━━━ Material for the task

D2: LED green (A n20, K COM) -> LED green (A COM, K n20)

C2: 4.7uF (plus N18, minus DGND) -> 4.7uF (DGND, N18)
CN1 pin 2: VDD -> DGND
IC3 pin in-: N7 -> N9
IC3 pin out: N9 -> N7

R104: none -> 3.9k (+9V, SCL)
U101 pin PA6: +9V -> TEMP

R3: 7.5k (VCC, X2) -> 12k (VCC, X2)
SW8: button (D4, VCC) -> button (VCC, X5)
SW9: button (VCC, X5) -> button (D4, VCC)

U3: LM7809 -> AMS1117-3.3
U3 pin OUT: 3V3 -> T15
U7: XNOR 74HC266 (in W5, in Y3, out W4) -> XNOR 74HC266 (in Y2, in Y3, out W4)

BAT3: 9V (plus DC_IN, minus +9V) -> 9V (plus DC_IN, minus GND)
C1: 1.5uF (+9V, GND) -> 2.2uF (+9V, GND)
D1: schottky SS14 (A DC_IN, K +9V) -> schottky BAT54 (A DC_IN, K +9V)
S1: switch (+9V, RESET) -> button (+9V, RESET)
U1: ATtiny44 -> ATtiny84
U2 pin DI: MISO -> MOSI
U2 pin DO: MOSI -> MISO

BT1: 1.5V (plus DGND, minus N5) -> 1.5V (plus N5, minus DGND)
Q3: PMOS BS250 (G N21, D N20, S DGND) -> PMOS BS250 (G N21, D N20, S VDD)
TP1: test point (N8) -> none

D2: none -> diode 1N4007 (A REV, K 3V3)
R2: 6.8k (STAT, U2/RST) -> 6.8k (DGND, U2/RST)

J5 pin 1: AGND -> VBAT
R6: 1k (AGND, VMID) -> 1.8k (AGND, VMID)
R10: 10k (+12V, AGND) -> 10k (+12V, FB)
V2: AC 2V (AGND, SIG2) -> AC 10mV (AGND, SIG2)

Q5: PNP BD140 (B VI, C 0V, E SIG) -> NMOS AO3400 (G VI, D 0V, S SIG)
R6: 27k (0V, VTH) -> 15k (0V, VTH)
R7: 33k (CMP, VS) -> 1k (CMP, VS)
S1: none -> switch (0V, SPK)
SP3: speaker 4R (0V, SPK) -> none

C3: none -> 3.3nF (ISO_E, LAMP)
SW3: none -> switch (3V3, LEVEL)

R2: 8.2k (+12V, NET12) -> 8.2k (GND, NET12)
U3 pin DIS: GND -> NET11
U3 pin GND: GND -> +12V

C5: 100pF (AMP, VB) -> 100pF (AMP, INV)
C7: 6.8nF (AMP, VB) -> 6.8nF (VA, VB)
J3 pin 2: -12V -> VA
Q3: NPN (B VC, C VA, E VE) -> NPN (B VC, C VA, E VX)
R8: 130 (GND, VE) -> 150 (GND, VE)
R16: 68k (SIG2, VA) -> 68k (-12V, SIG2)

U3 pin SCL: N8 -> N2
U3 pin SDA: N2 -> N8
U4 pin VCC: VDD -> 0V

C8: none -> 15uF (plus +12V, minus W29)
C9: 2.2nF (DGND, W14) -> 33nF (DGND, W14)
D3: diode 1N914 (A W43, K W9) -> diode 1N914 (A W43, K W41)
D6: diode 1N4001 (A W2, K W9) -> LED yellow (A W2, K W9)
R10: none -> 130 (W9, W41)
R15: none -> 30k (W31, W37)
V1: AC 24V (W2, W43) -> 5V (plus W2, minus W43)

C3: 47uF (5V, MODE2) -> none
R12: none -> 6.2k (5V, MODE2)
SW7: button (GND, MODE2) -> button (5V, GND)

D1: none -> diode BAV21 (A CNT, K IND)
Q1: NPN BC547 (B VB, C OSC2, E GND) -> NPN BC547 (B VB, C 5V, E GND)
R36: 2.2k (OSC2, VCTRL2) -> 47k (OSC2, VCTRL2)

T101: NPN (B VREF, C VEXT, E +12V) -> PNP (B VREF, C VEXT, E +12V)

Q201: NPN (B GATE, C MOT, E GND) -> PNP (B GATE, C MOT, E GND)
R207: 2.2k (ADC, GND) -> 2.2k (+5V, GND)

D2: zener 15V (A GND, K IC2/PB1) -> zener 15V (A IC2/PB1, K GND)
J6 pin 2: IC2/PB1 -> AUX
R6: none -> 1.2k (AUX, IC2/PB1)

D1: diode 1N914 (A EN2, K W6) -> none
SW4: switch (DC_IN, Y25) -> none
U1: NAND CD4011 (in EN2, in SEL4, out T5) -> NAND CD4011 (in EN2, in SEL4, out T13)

━━━━━━

**Brief**: Check every line above for the string "plus" and copy those that have it.

**Answer box**:
C2: 4.7uF (plus N18, minus DGND) -> 4.7uF (DGND, N18)
BAT3: 9V (plus DC_IN, minus +9V) -> 9V (plus DC_IN, minus GND)
BT1: 1.5V (plus DGND, minus N5) -> 1.5V (plus N5, minus DGND)
C8: none -> 15uF (plus +12V, minus W29)
V1: AC 24V (W2, W43) -> 5V (plus W2, minus W43)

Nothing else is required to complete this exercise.